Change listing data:
>>>
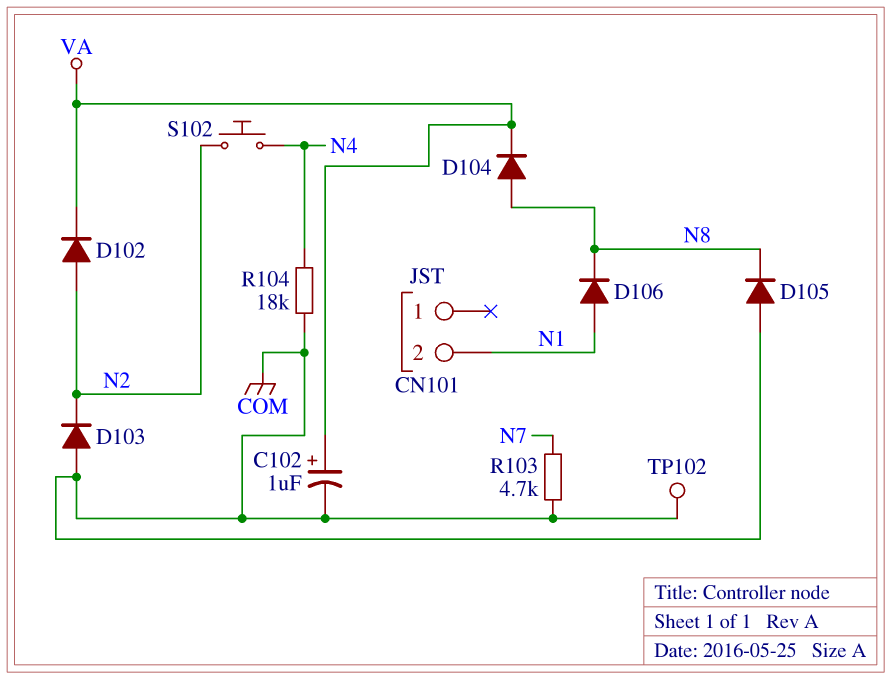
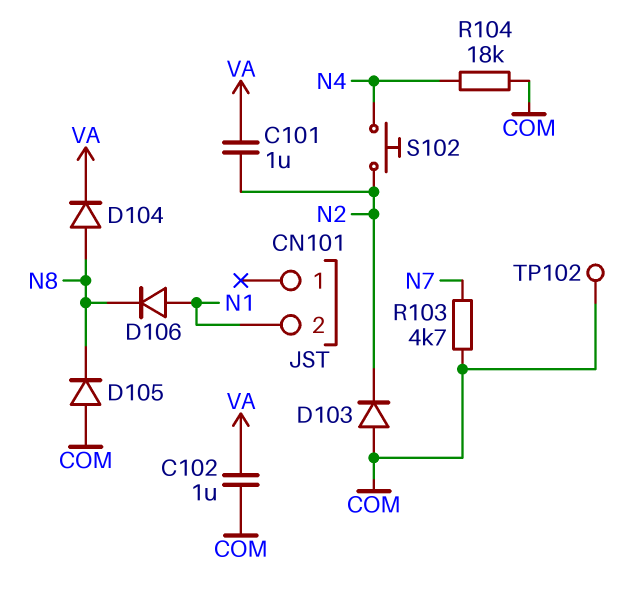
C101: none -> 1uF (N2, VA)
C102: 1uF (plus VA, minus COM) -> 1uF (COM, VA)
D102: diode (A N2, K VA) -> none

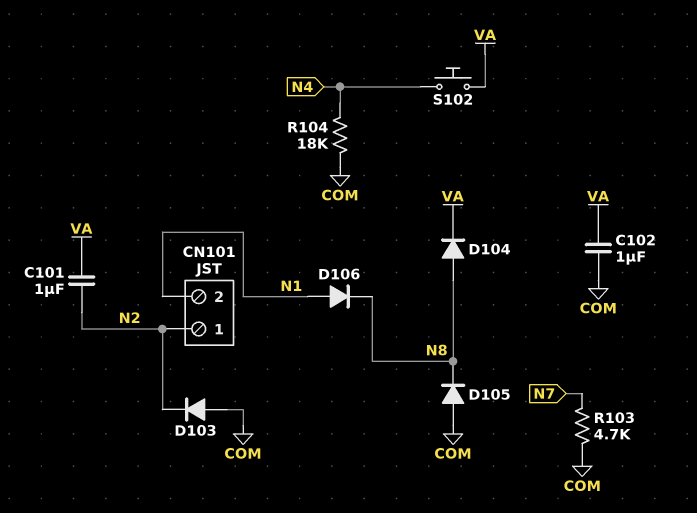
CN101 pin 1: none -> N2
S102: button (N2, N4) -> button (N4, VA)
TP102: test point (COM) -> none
<<<
>>>
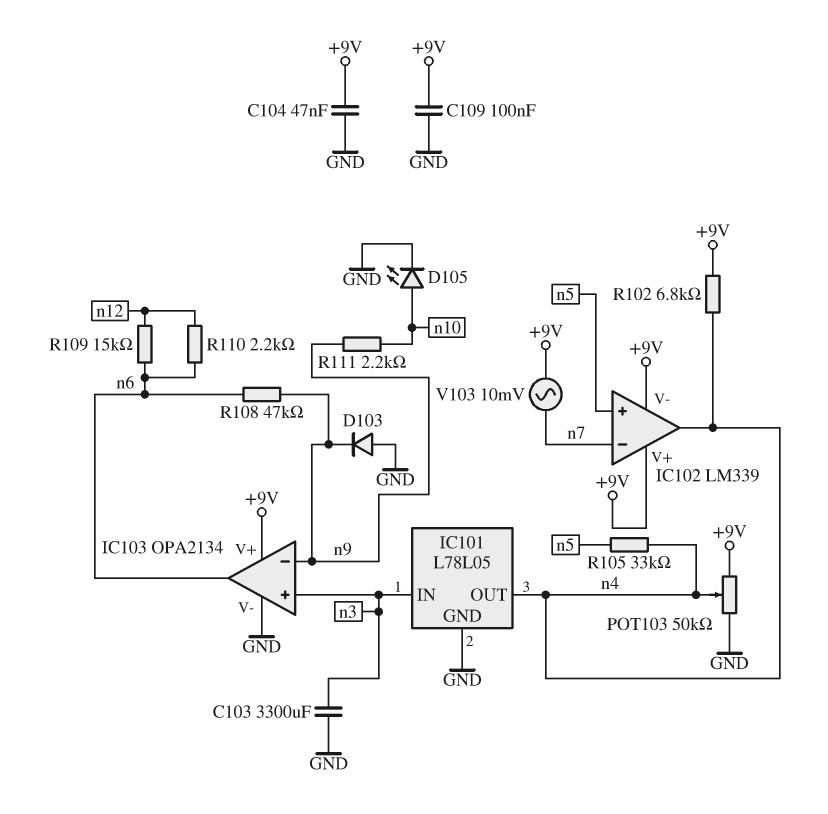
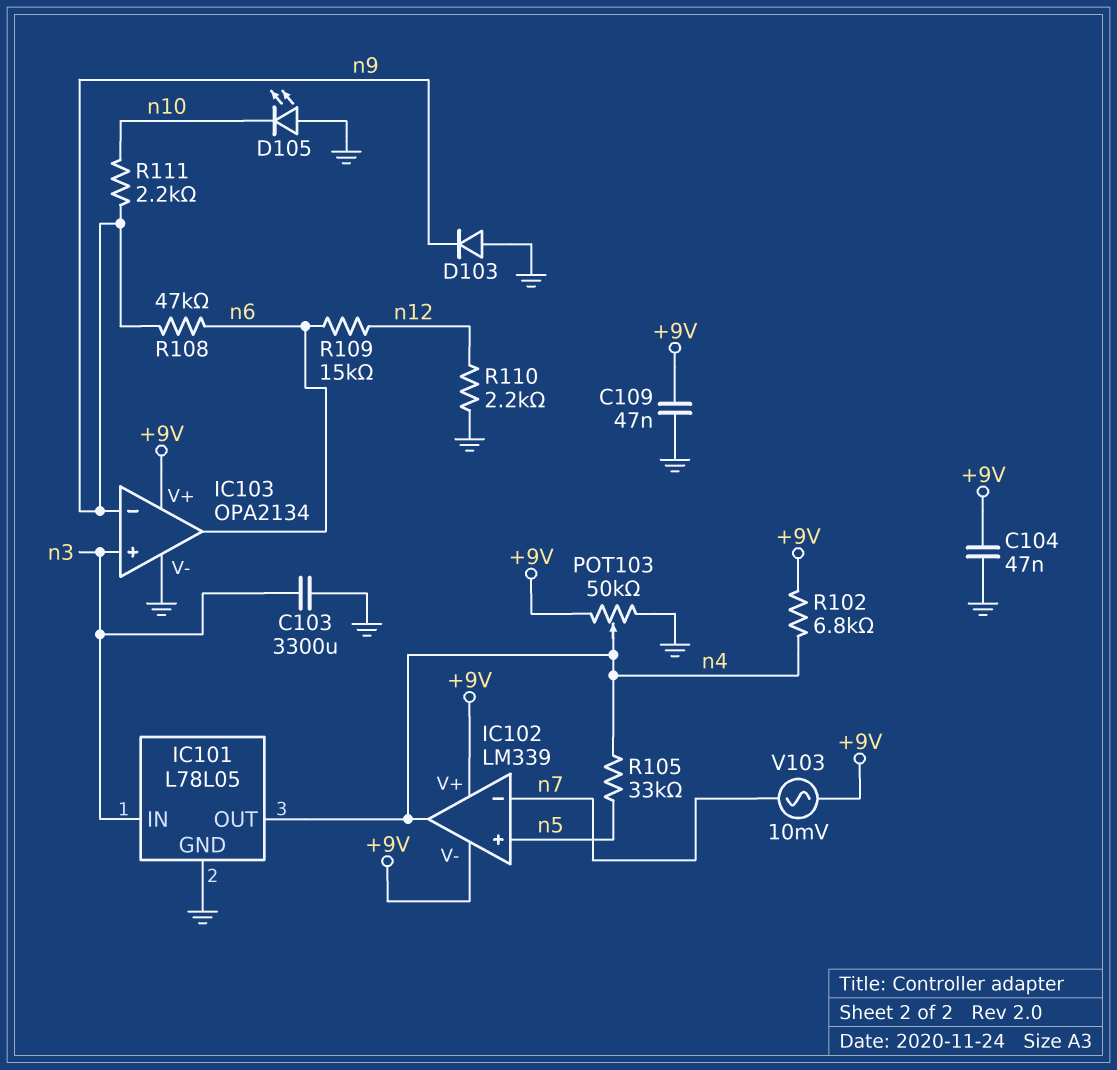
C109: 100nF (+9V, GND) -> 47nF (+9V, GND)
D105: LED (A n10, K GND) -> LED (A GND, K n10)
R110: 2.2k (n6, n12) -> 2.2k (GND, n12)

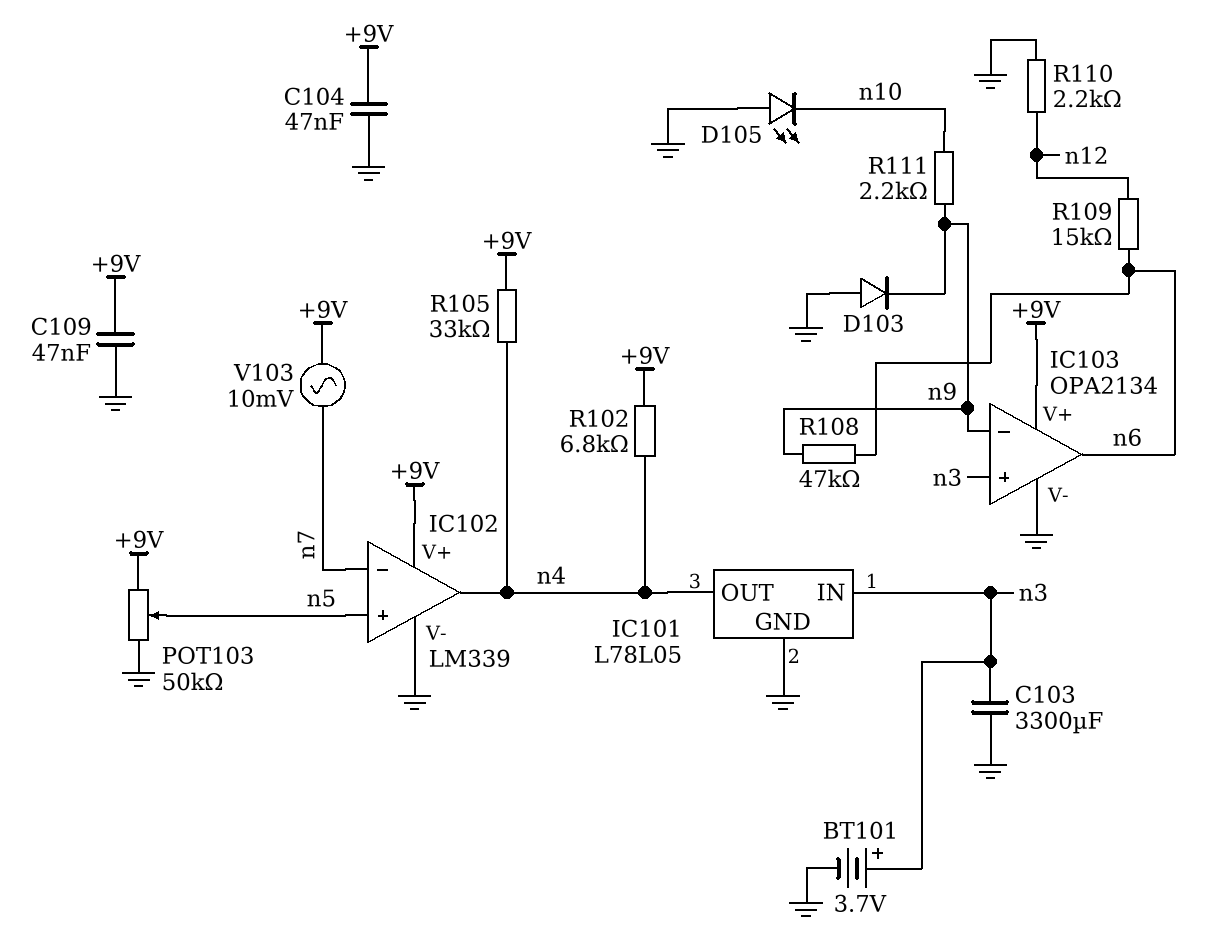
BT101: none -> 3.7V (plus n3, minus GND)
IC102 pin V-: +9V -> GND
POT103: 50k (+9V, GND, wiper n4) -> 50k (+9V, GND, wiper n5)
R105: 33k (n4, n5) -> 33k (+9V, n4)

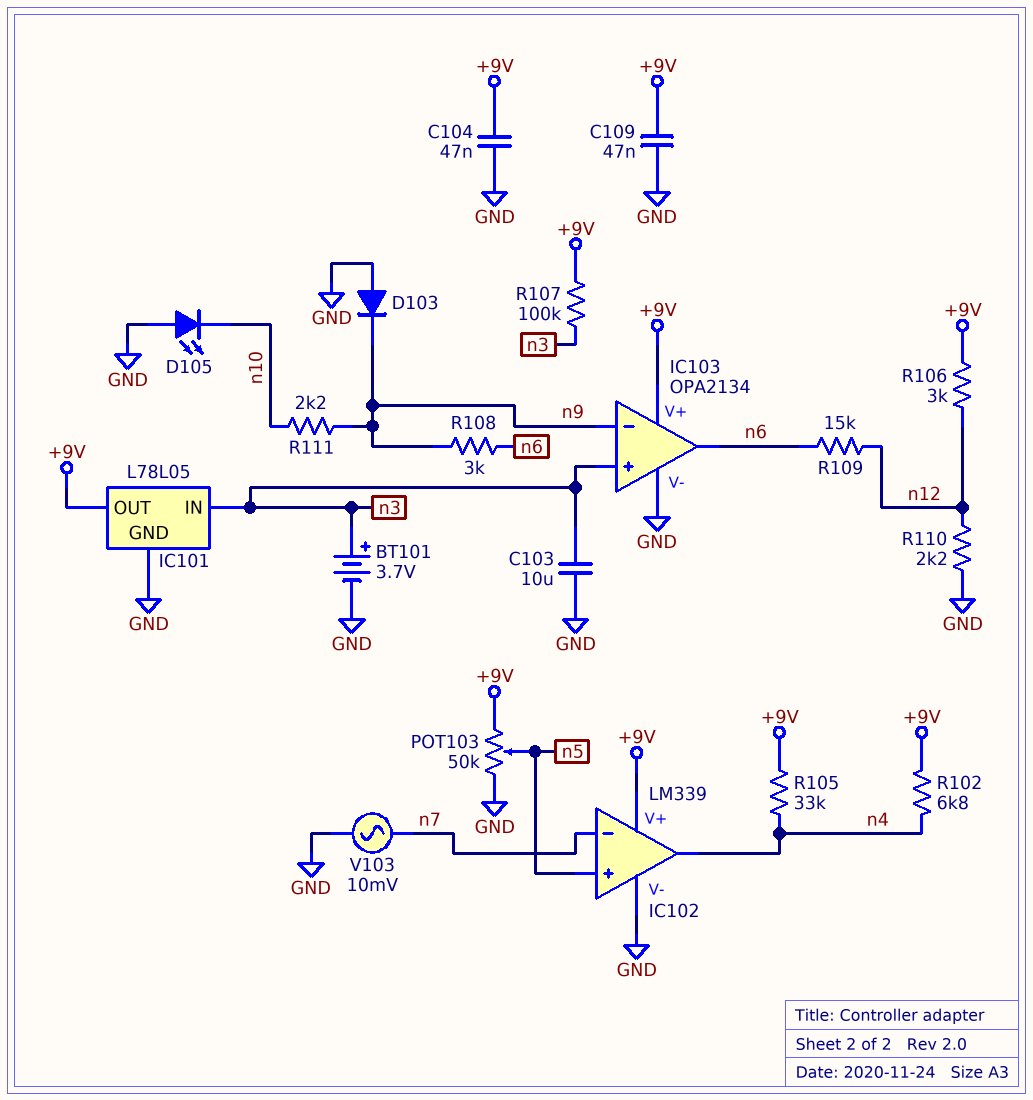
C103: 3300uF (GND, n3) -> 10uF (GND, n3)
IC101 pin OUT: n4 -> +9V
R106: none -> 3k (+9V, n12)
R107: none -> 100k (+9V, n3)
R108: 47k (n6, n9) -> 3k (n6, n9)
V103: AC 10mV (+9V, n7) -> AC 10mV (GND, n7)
<<<
_Exercise instructions_:
When the line with "S102: button (N2, N4) -> button (N4, VA)" is reached in the data above, begin copying, and stop after the line with "TP102: test point (COM) -> none"; copy each line exactly, both ends included.

_Solution to this exercise_:
S102: button (N2, N4) -> button (N4, VA)
TP102: test point (COM) -> none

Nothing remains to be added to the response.